··· Data section ···

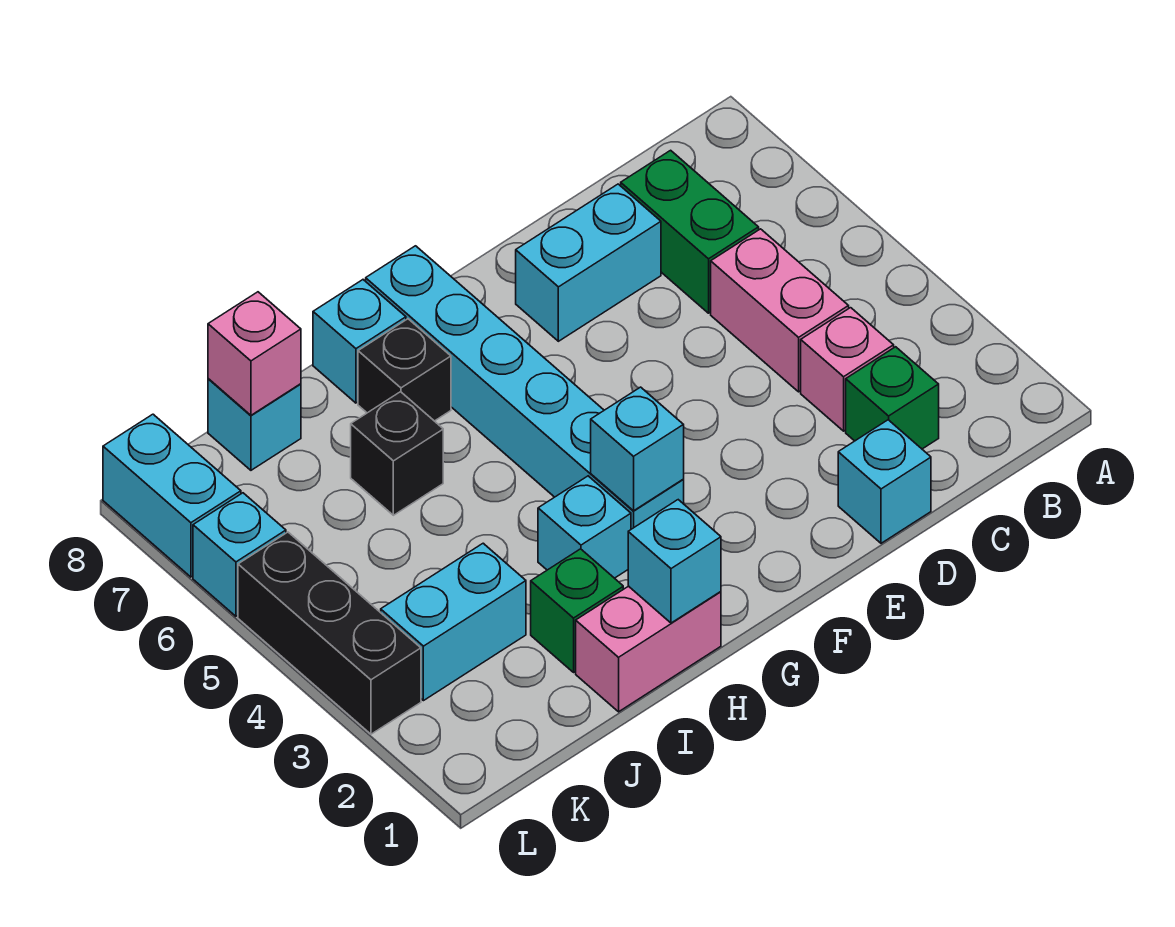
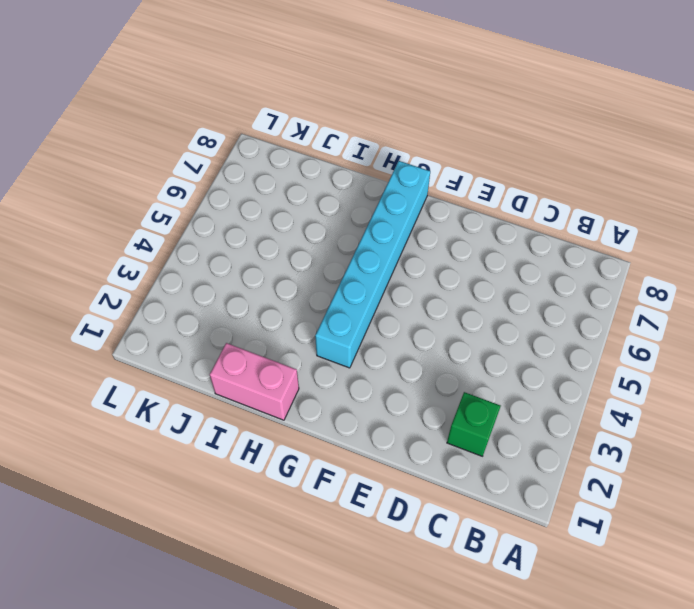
none -> pink brick C3 level 1
none -> pink brick C4:C5 level 1
none -> green brick C6:C7 level 1

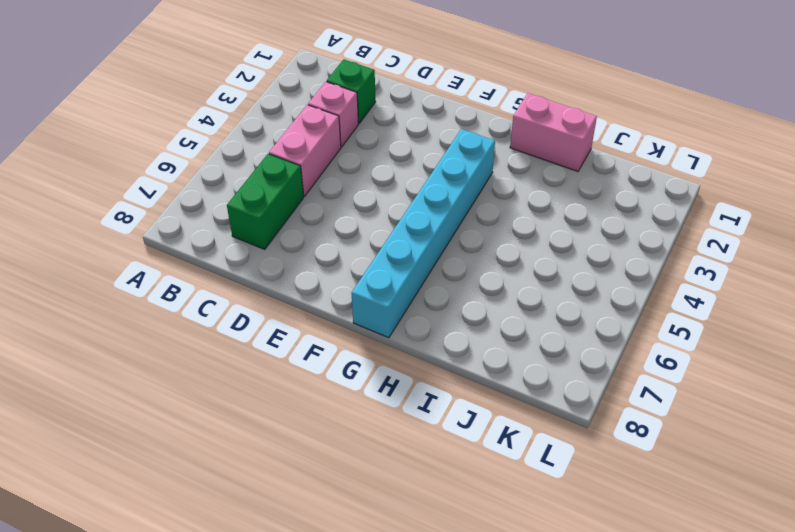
none -> cyan brick D1 level 1
none -> cyan brick D7:E7 level 1
none -> cyan brick H3 level 1

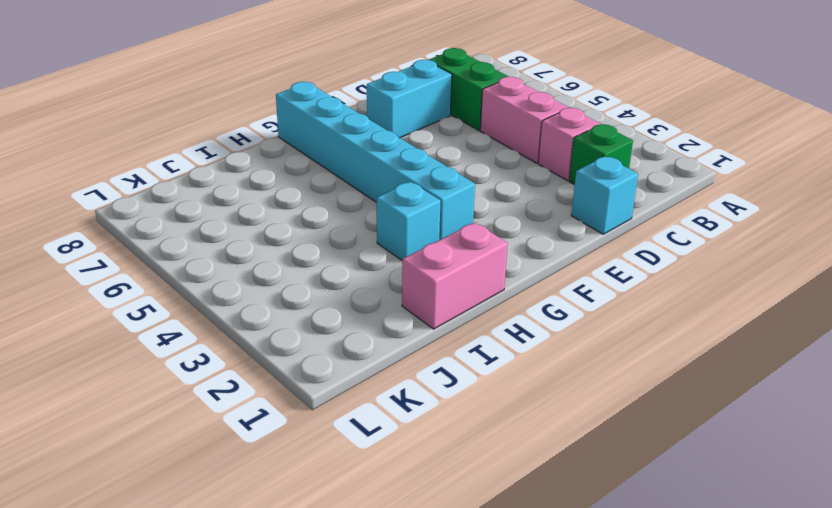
none -> black brick H7 level 1
none -> cyan brick H8 level 1
none -> green brick I2 level 1

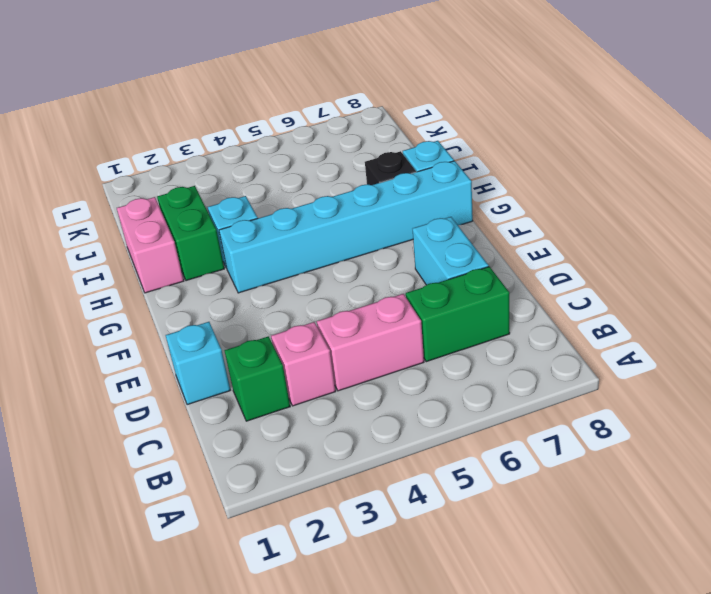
green brick H2:I2 level 1 -> green brick I2 level 1
none -> black brick I6 level 1
none -> cyan brick J3:K3 level 1
none -> cyan brick J8 level 1

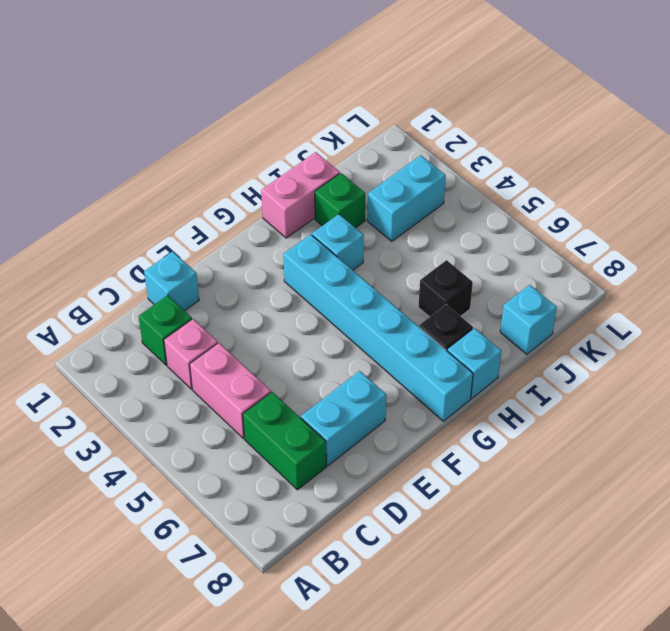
none -> black brick L3:L5 level 1
none -> cyan brick L6 level 1
none -> cyan brick L7:L8 level 1

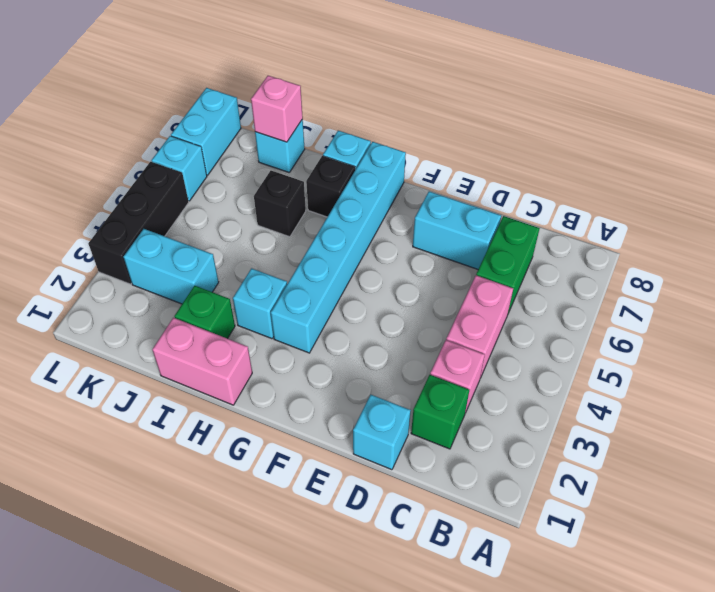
none -> cyan brick G3 level 2
none -> cyan brick H1 level 2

···

Activity - Scan the data above. Return every line with "cyan" in it.

Answer to the problem -
none -> cyan brick D1 level 1
none -> cyan brick D7:E7 level 1
none -> cyan brick H3 level 1
none -> cyan brick H8 level 1
none -> cyan brick J3:K3 level 1
none -> cyan brick J8 level 1
none -> cyan brick L6 level 1
none -> cyan brick L7:L8 level 1
none -> cyan brick G3 level 2
none -> cyan brick H1 level 2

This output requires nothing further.